> _ASSIGNED TASK_:
In these entries, tally the lines where "orange" occurs. Respond with only the count.

> _MATERIAL FOR THIS EXERCISE_:
_ _ _ _

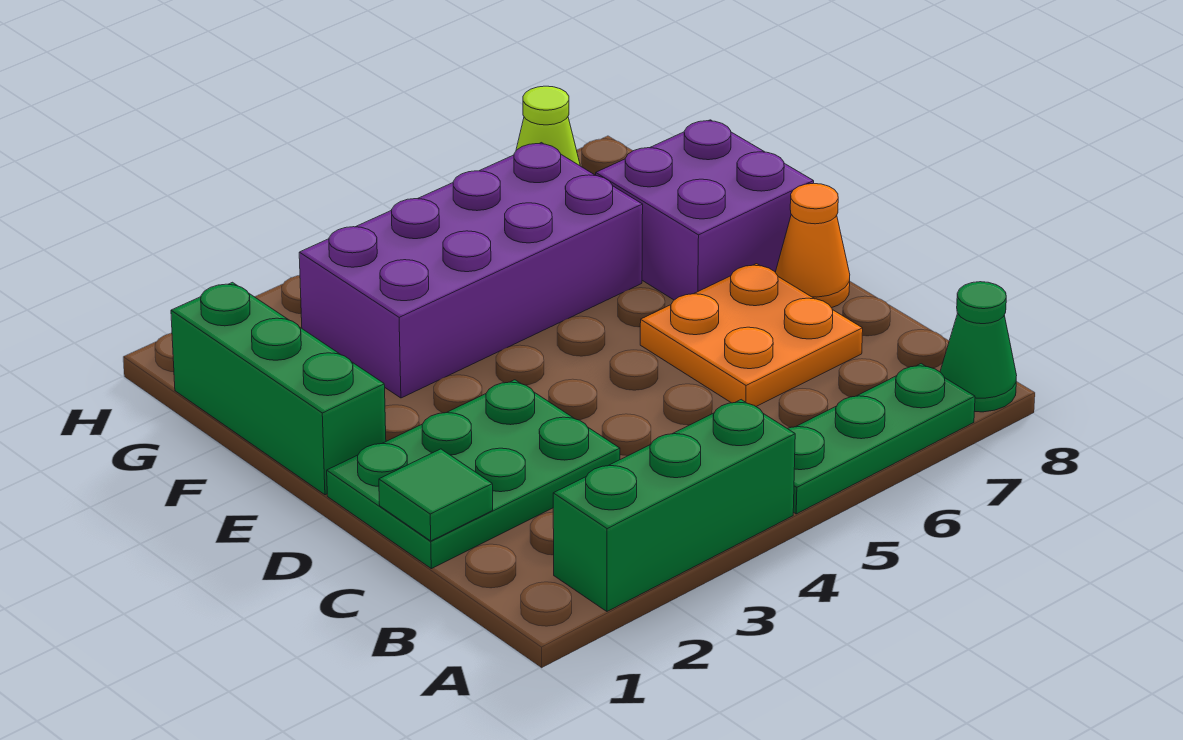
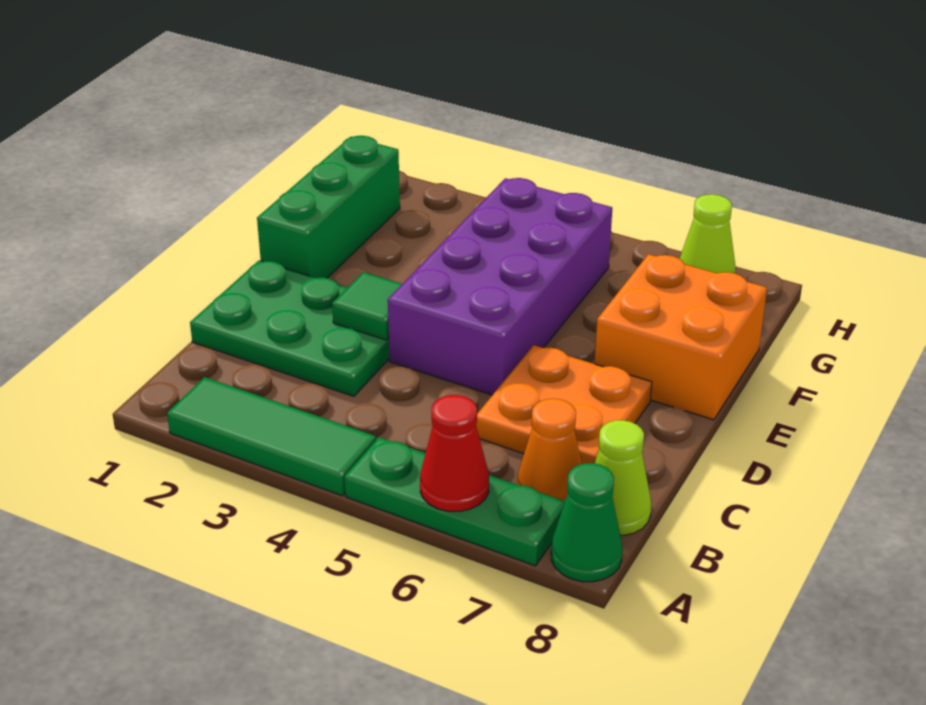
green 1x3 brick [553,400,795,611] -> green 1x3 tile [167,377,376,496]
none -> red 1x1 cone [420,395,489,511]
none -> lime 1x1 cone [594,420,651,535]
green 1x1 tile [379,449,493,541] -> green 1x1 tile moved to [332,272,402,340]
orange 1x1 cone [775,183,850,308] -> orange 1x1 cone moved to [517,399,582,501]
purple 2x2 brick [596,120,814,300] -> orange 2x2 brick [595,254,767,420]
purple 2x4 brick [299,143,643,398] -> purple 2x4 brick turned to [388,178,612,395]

_ _ _ _

> _OUTPUT OF THE TASK_:
2